The task - Repeat only the lines from the one holding "(299, 410) = (416, 336): turquoise" down to the last line of the listing below, including both of those lines.

════════════════════

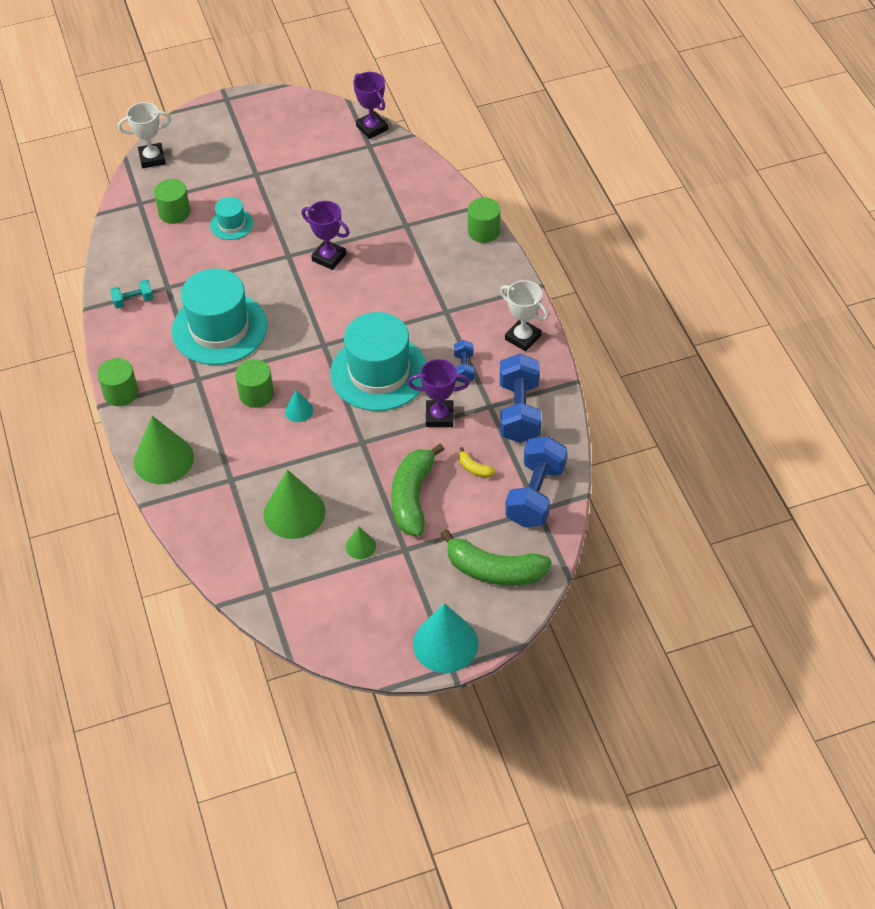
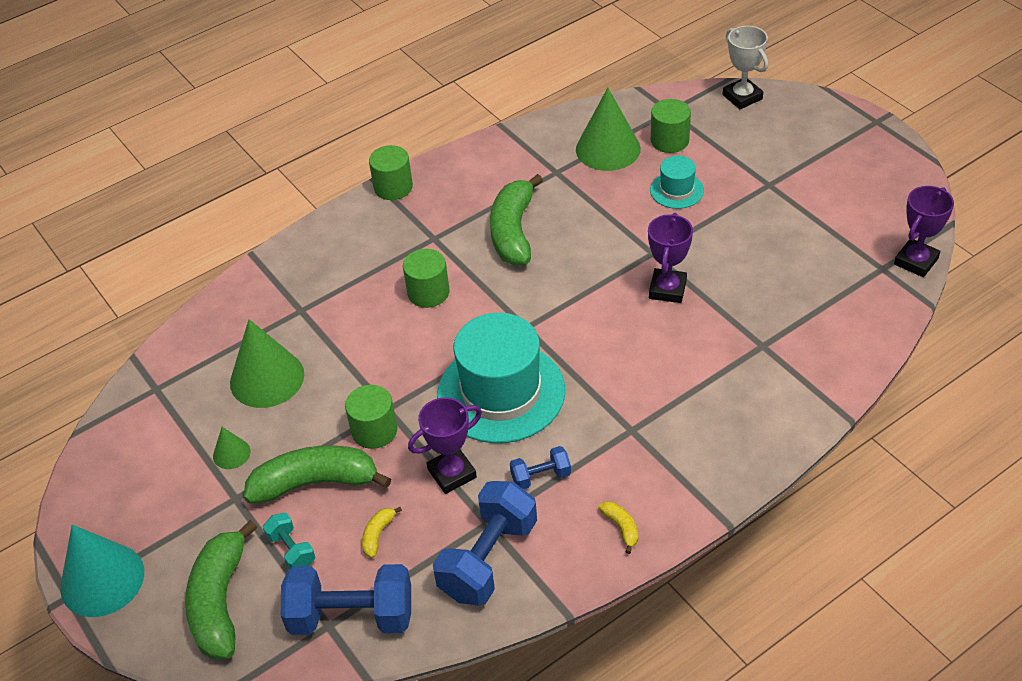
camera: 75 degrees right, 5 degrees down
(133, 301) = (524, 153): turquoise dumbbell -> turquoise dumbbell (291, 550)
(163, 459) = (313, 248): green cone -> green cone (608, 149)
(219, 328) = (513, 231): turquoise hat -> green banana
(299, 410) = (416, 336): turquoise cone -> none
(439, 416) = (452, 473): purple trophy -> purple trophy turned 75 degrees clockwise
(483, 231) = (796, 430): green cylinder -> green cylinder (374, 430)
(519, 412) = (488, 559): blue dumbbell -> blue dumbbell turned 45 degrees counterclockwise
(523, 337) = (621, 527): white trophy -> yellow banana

════════════════════

Written reply -
(299, 410) = (416, 336): turquoise cone -> none
(439, 416) = (452, 473): purple trophy -> purple trophy turned 75 degrees clockwise
(483, 231) = (796, 430): green cylinder -> green cylinder (374, 430)
(519, 412) = (488, 559): blue dumbbell -> blue dumbbell turned 45 degrees counterclockwise
(523, 337) = (621, 527): white trophy -> yellow banana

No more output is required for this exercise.